- **Records shown**:
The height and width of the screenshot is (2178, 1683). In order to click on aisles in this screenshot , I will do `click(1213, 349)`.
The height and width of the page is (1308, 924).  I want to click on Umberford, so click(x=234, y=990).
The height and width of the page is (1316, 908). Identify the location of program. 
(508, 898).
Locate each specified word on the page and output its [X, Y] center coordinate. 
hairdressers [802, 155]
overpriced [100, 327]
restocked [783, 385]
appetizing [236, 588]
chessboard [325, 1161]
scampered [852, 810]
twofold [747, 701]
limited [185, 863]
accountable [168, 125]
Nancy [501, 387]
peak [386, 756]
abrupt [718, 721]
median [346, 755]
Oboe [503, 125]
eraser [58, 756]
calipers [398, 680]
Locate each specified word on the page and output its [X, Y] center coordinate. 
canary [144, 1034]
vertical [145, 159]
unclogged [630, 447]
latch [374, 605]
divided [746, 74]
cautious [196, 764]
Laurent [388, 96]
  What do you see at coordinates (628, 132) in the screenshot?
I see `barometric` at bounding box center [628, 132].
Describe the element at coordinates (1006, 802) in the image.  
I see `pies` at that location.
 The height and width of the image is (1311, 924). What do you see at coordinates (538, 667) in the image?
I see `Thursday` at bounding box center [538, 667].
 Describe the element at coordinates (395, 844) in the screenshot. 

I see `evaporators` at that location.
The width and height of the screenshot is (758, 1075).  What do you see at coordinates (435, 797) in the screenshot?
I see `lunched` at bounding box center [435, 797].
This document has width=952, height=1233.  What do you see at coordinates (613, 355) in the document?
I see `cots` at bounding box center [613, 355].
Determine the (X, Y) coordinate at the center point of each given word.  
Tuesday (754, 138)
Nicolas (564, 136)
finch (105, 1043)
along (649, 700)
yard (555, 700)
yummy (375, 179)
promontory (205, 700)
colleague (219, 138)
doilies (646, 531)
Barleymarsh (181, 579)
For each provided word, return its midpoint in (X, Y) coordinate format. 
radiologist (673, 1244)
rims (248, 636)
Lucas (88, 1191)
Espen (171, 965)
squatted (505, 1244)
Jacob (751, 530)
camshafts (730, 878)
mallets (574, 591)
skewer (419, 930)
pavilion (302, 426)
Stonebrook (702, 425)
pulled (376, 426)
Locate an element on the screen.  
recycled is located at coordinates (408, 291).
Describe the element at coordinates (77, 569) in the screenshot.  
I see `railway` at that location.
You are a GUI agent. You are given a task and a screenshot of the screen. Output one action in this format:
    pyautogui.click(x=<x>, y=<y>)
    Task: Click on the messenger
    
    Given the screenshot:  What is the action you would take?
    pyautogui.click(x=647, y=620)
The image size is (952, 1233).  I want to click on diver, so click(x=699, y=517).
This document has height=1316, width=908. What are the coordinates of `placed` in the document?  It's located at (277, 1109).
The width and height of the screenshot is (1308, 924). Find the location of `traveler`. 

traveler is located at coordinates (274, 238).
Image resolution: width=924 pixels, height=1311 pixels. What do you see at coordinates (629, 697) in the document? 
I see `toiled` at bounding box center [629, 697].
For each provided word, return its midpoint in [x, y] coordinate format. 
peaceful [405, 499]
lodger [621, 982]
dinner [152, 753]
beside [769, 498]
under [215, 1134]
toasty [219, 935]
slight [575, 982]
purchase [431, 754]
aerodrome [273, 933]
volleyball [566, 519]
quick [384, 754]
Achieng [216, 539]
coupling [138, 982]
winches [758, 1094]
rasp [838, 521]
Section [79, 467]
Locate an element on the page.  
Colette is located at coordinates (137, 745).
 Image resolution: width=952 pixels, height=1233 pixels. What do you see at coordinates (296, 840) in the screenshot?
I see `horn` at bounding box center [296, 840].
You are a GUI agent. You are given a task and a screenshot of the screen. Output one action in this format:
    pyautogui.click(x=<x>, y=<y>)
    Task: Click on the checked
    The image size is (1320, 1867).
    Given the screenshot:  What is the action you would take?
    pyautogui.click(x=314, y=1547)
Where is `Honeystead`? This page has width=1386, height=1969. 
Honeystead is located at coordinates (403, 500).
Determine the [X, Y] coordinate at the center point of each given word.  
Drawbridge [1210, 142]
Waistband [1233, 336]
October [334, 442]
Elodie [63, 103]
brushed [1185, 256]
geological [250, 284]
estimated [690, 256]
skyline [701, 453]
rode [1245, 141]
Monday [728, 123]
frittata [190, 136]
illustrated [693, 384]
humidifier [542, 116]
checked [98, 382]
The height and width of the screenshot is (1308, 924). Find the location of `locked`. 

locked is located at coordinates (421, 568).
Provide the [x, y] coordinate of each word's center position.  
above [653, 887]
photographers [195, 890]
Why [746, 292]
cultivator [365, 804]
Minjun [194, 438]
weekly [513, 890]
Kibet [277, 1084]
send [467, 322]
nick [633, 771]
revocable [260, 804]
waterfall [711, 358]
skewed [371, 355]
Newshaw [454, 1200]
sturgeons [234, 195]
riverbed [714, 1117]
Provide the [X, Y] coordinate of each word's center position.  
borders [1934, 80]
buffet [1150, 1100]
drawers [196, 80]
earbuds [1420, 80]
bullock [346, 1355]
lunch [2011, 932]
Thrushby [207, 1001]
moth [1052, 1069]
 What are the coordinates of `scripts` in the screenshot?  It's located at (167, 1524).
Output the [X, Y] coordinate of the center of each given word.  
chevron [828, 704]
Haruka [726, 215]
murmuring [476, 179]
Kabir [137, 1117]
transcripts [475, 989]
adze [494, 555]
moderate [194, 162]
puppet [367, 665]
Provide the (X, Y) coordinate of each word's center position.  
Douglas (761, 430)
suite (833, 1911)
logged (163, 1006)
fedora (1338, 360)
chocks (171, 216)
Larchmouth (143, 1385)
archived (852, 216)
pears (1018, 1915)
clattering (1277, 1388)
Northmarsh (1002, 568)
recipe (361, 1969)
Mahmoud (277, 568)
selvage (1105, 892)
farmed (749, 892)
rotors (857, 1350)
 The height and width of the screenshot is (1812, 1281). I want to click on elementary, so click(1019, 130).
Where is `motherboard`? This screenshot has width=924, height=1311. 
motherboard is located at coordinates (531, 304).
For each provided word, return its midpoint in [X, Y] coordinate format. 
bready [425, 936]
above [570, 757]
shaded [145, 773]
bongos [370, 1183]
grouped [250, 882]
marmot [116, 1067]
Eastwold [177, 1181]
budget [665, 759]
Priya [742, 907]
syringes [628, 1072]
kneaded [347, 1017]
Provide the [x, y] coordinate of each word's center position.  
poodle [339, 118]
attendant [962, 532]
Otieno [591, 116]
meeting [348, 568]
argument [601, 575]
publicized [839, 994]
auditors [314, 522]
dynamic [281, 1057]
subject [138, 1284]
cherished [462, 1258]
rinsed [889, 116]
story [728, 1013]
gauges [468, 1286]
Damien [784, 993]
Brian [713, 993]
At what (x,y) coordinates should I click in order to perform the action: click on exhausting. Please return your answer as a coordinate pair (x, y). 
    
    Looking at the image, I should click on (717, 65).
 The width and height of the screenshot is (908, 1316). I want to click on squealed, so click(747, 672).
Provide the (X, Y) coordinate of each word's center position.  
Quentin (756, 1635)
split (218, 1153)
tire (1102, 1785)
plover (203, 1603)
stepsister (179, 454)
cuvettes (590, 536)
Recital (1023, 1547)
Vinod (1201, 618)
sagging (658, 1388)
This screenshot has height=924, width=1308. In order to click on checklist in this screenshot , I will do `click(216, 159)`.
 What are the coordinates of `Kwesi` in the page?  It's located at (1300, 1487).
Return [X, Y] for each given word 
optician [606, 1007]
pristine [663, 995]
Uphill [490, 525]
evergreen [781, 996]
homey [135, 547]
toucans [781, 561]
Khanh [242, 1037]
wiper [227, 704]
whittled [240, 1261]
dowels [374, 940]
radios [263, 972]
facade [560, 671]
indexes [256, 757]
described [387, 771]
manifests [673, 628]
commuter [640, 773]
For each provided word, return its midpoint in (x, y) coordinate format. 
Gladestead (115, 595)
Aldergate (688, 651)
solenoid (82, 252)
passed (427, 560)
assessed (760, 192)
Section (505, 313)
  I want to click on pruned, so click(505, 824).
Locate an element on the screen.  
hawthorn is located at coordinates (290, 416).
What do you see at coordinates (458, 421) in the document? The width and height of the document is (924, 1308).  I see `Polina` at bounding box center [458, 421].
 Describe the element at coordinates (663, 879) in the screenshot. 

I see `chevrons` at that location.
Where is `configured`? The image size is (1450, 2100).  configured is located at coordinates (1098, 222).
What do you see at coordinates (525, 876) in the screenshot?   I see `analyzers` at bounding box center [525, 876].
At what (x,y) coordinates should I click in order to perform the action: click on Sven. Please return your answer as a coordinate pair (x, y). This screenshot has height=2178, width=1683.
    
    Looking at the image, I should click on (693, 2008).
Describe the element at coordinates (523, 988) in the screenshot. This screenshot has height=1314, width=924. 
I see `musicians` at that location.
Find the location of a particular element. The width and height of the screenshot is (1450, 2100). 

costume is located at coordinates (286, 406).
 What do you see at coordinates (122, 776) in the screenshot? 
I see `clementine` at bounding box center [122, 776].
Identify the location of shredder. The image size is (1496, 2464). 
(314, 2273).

- **Stated task**: Reproduce word for word the items above, starting at the line that contains "sturgeons [234, 195]" and ending at the line that contains "Brian [713, 993]", with both of those lines included.

- **Exercise answer**:
sturgeons [234, 195]
riverbed [714, 1117]
Provide the [X, Y] coordinate of each word's center position.  
borders [1934, 80]
buffet [1150, 1100]
drawers [196, 80]
earbuds [1420, 80]
bullock [346, 1355]
lunch [2011, 932]
Thrushby [207, 1001]
moth [1052, 1069]
 What are the coordinates of `scripts` in the screenshot?  It's located at (167, 1524).
Output the [X, Y] coordinate of the center of each given word.  
chevron [828, 704]
Haruka [726, 215]
murmuring [476, 179]
Kabir [137, 1117]
transcripts [475, 989]
adze [494, 555]
moderate [194, 162]
puppet [367, 665]
Provide the (X, Y) coordinate of each word's center position.  
Douglas (761, 430)
suite (833, 1911)
logged (163, 1006)
fedora (1338, 360)
chocks (171, 216)
Larchmouth (143, 1385)
archived (852, 216)
pears (1018, 1915)
clattering (1277, 1388)
Northmarsh (1002, 568)
recipe (361, 1969)
Mahmoud (277, 568)
selvage (1105, 892)
farmed (749, 892)
rotors (857, 1350)
 The height and width of the screenshot is (1812, 1281). I want to click on elementary, so click(1019, 130).
Where is `motherboard`? This screenshot has width=924, height=1311. 
motherboard is located at coordinates (531, 304).
For each provided word, return its midpoint in [X, Y] coordinate format. 
bready [425, 936]
above [570, 757]
shaded [145, 773]
bongos [370, 1183]
grouped [250, 882]
marmot [116, 1067]
Eastwold [177, 1181]
budget [665, 759]
Priya [742, 907]
syringes [628, 1072]
kneaded [347, 1017]
Provide the [x, y] coordinate of each word's center position.  
poodle [339, 118]
attendant [962, 532]
Otieno [591, 116]
meeting [348, 568]
argument [601, 575]
publicized [839, 994]
auditors [314, 522]
dynamic [281, 1057]
subject [138, 1284]
cherished [462, 1258]
rinsed [889, 116]
story [728, 1013]
gauges [468, 1286]
Damien [784, 993]
Brian [713, 993]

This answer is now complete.